▸ WORK INSTRUCTION
Exactly and only the lines from the first entry through the line with "none -> grey cone I5 level 1" should be copied, both ends included, with no pictures.

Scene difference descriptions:
┌────────

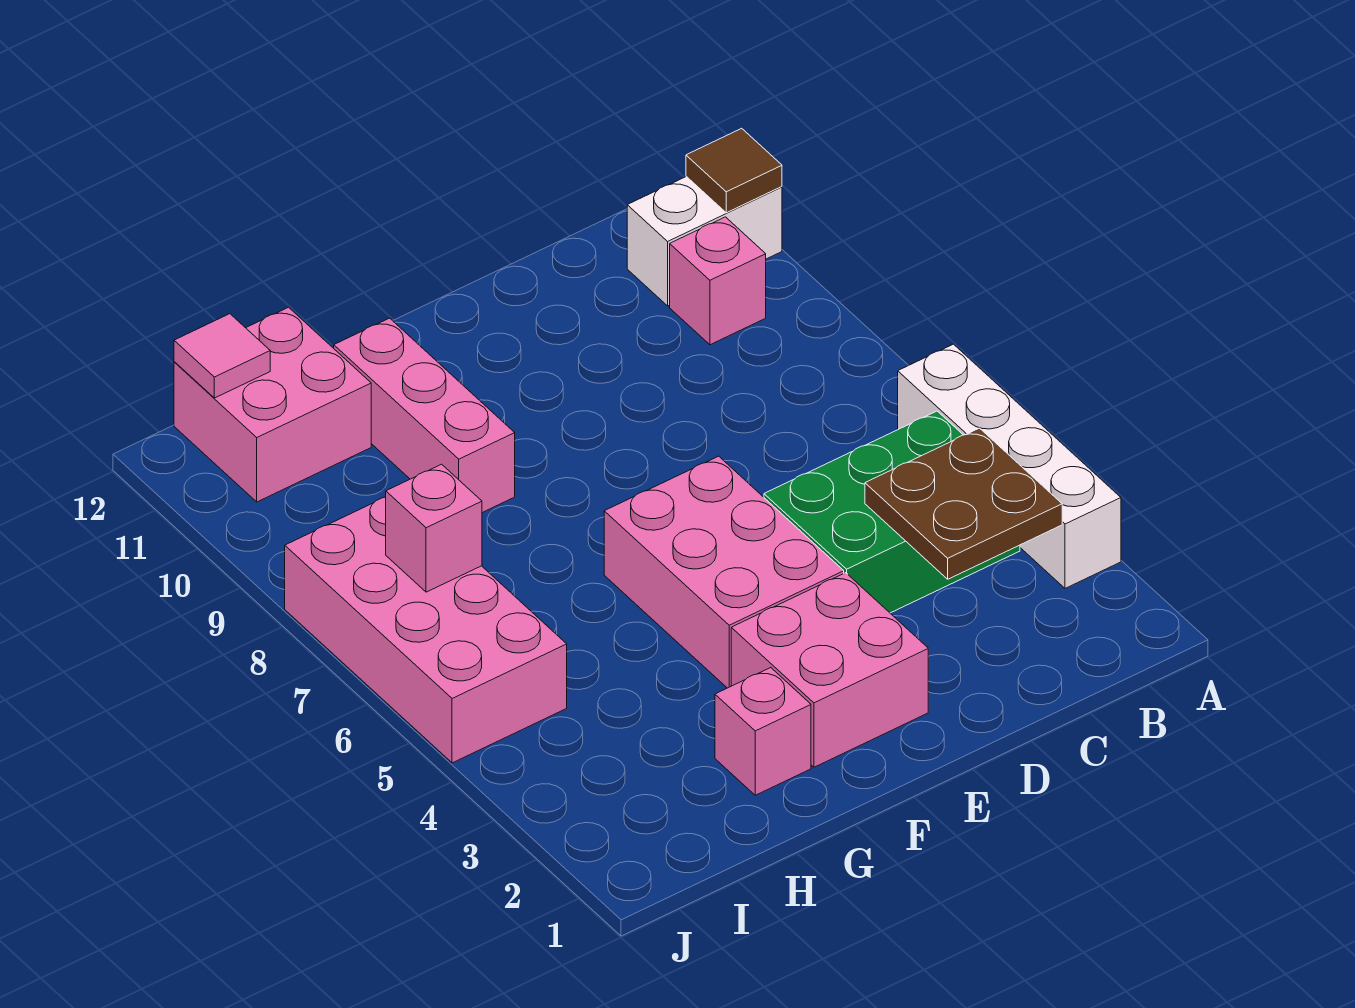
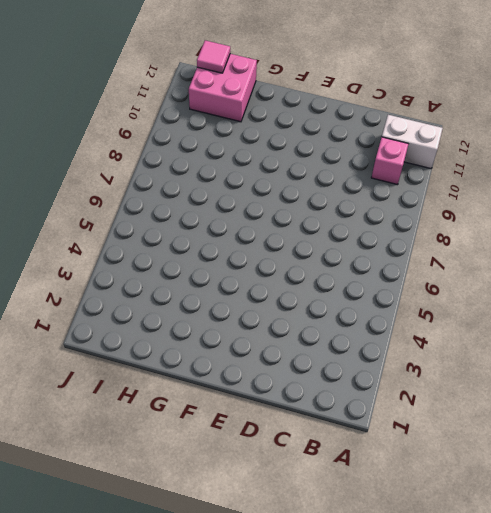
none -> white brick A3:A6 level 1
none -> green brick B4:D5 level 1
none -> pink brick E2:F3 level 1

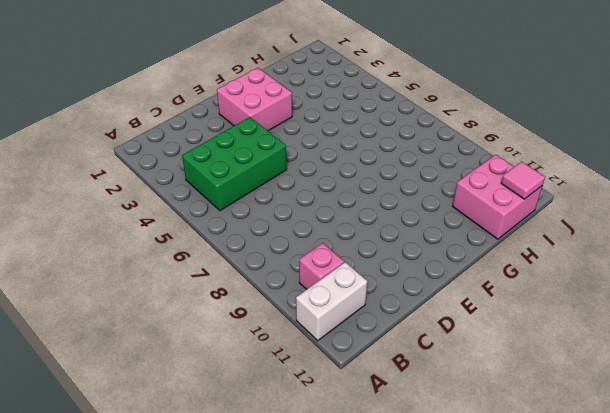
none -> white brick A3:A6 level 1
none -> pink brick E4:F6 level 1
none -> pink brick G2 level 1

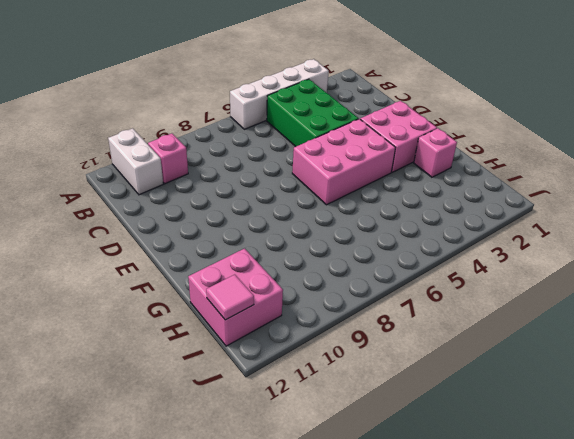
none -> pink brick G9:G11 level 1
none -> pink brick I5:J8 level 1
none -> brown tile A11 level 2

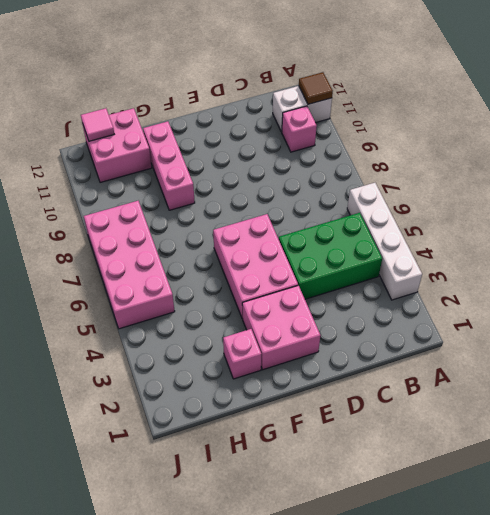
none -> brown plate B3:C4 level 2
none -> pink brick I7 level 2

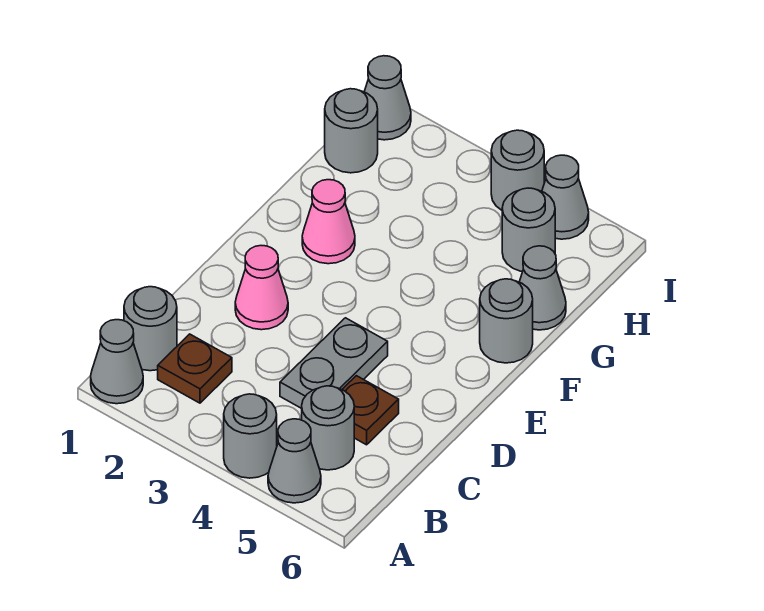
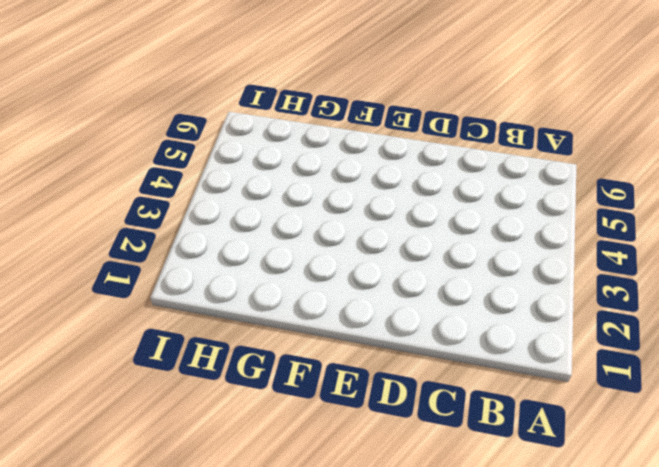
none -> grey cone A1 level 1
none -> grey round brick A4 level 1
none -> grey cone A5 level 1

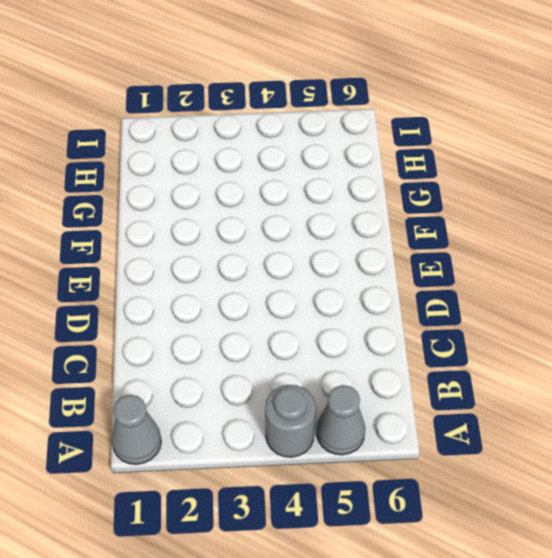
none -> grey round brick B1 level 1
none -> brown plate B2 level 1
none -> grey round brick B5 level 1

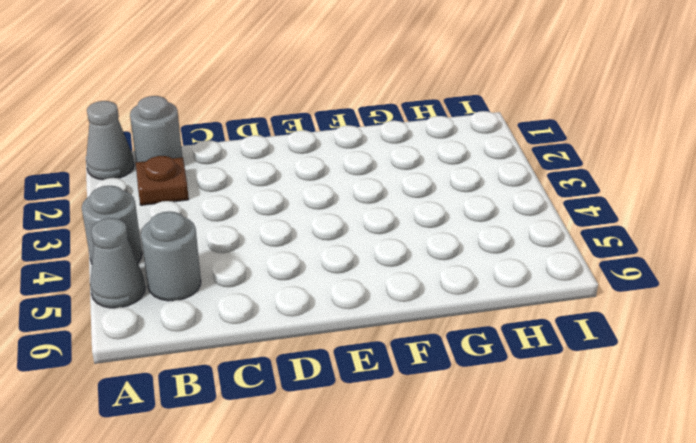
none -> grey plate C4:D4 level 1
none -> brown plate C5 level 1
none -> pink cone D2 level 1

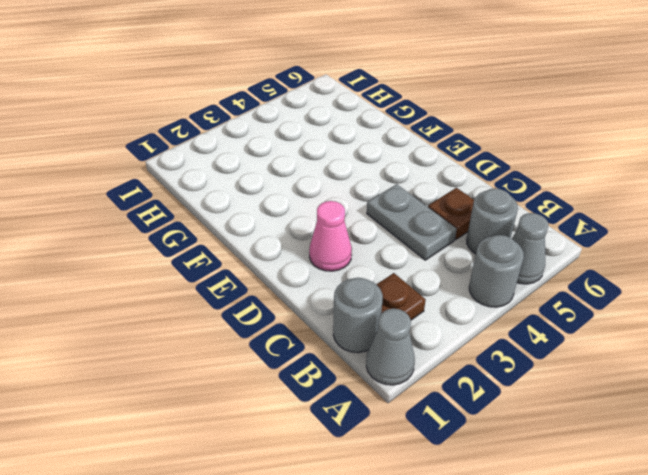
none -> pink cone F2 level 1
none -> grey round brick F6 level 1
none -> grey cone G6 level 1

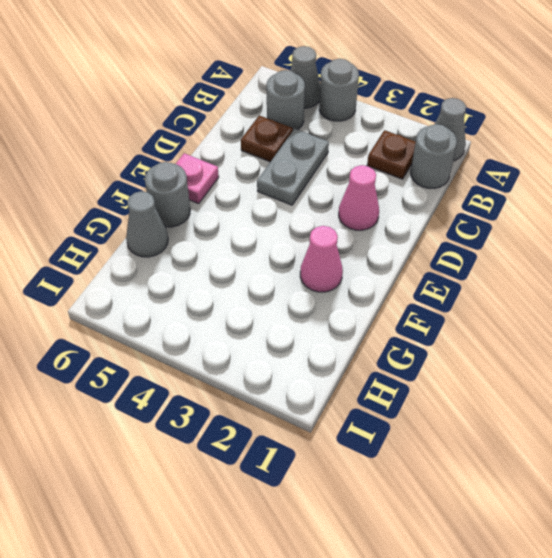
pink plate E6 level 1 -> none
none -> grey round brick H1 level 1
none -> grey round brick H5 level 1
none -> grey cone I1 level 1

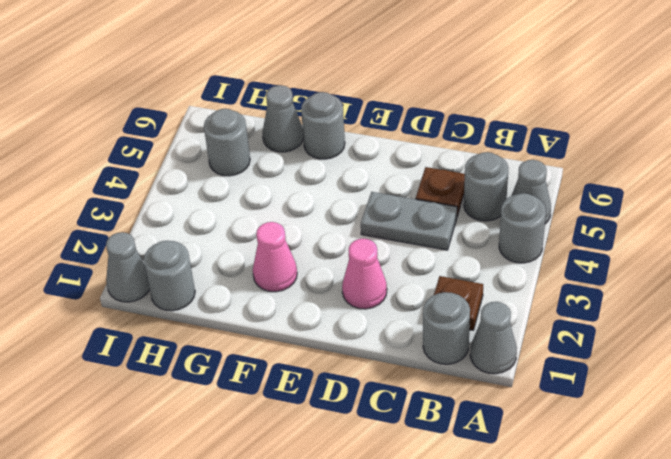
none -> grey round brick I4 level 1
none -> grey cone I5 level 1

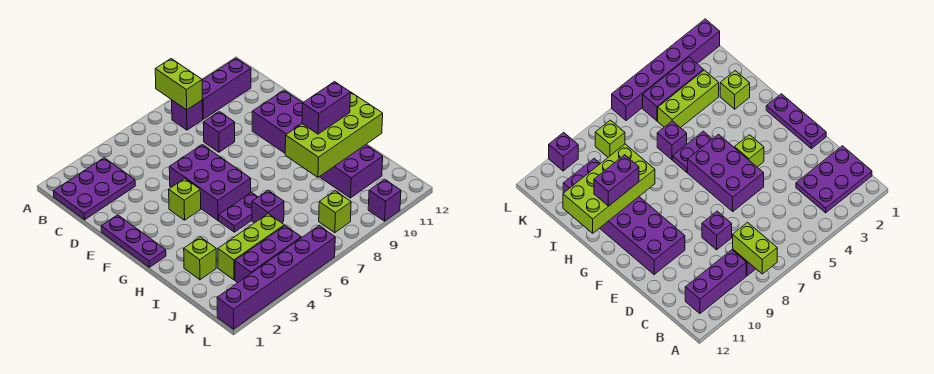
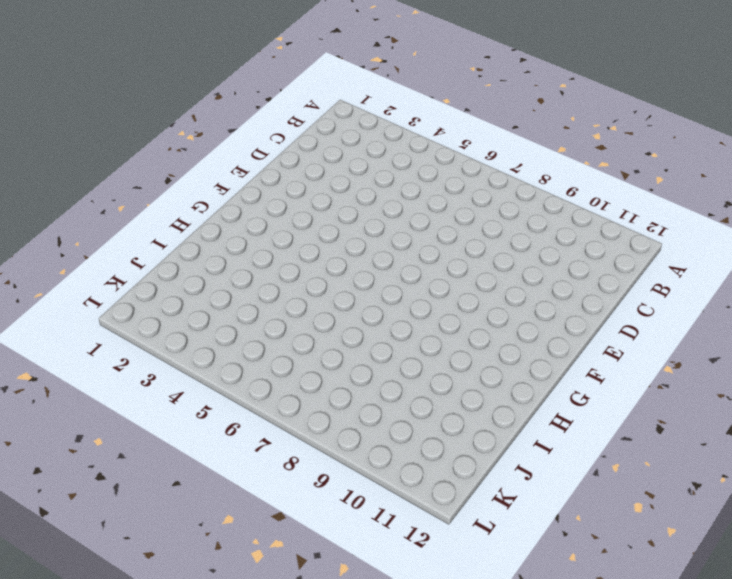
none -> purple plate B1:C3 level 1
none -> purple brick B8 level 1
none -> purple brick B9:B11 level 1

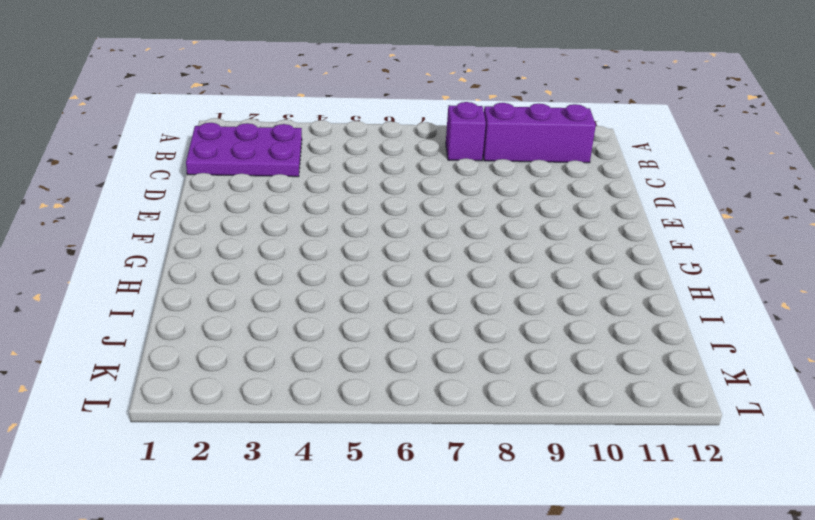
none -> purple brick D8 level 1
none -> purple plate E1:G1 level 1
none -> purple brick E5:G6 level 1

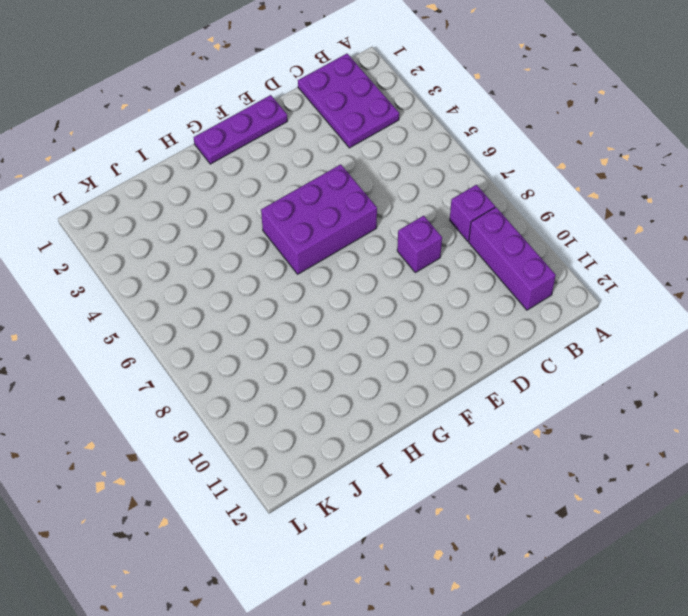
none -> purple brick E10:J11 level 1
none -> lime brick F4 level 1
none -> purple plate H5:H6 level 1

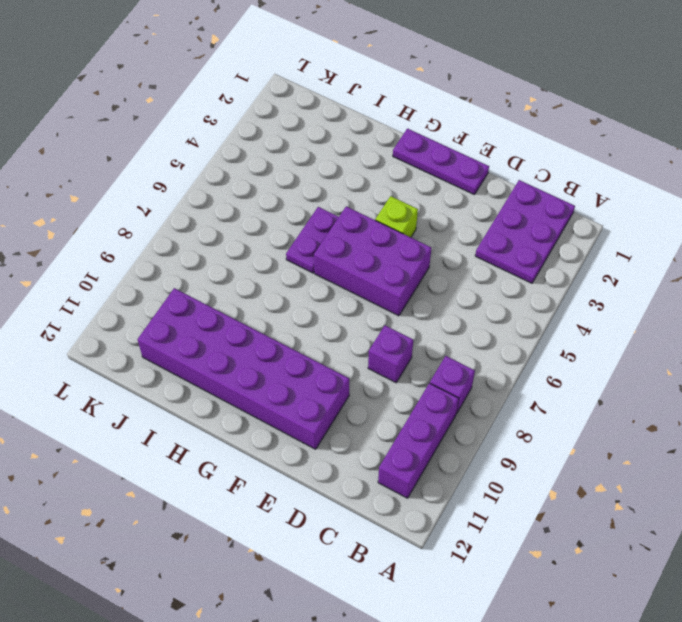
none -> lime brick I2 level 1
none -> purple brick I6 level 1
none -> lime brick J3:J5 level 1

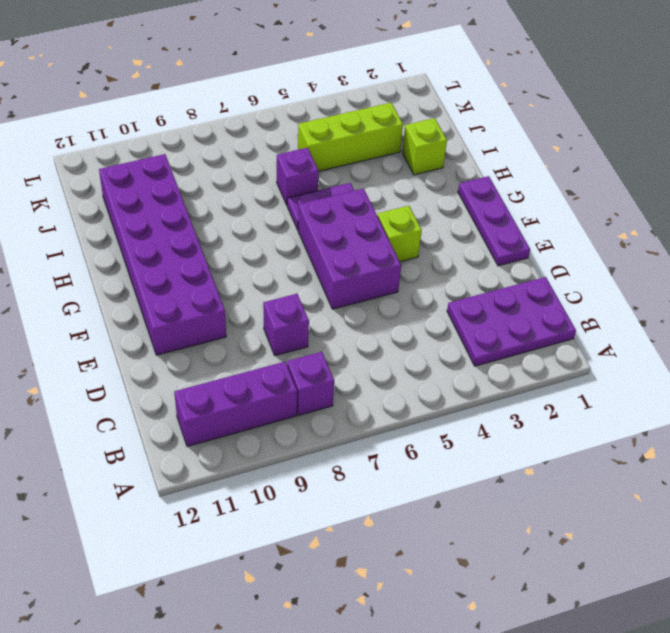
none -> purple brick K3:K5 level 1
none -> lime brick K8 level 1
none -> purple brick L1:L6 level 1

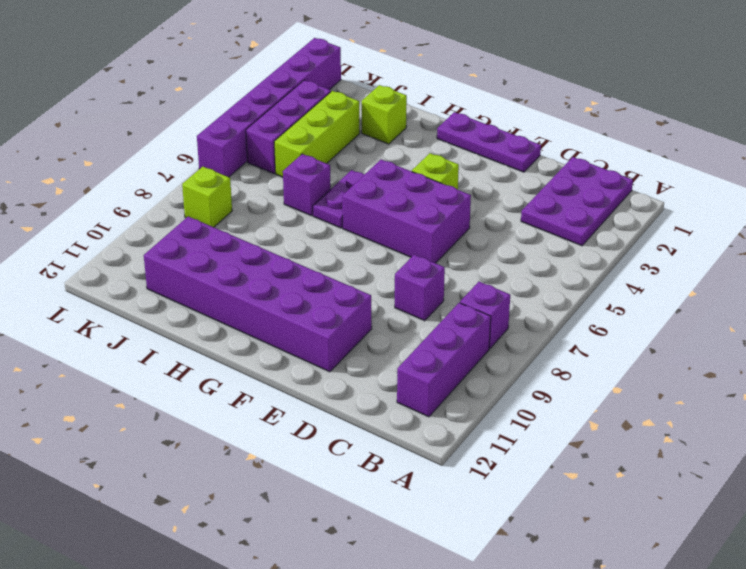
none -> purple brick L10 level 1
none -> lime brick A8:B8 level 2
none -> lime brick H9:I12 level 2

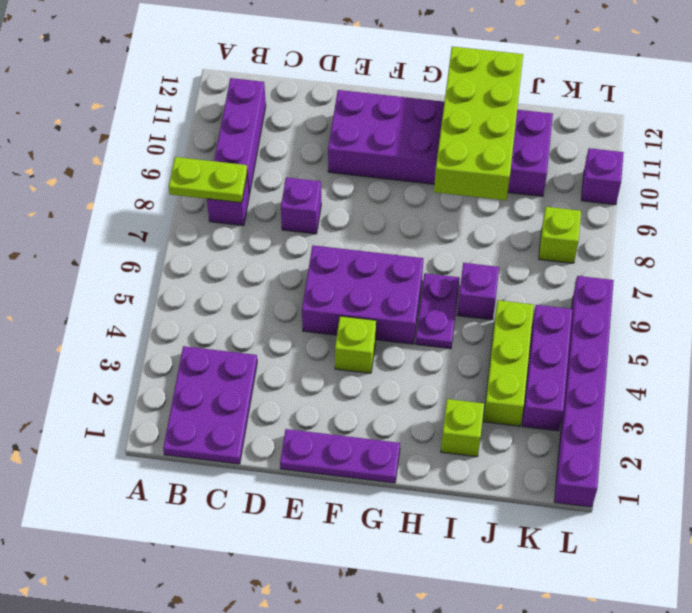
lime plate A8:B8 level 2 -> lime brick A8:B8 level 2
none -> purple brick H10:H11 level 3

└────────

▸ WRITTEN SOLUTION
none -> white brick A3:A6 level 1
none -> green brick B4:D5 level 1
none -> pink brick E2:F3 level 1

none -> white brick A3:A6 level 1
none -> pink brick E4:F6 level 1
none -> pink brick G2 level 1

none -> pink brick G9:G11 level 1
none -> pink brick I5:J8 level 1
none -> brown tile A11 level 2

none -> brown plate B3:C4 level 2
none -> pink brick I7 level 2

none -> grey cone A1 level 1
none -> grey round brick A4 level 1
none -> grey cone A5 level 1

none -> grey round brick B1 level 1
none -> brown plate B2 level 1
none -> grey round brick B5 level 1

none -> grey plate C4:D4 level 1
none -> brown plate C5 level 1
none -> pink cone D2 level 1

none -> pink cone F2 level 1
none -> grey round brick F6 level 1
none -> grey cone G6 level 1

pink plate E6 level 1 -> none
none -> grey round brick H1 level 1
none -> grey round brick H5 level 1
none -> grey cone I1 level 1

none -> grey round brick I4 level 1
none -> grey cone I5 level 1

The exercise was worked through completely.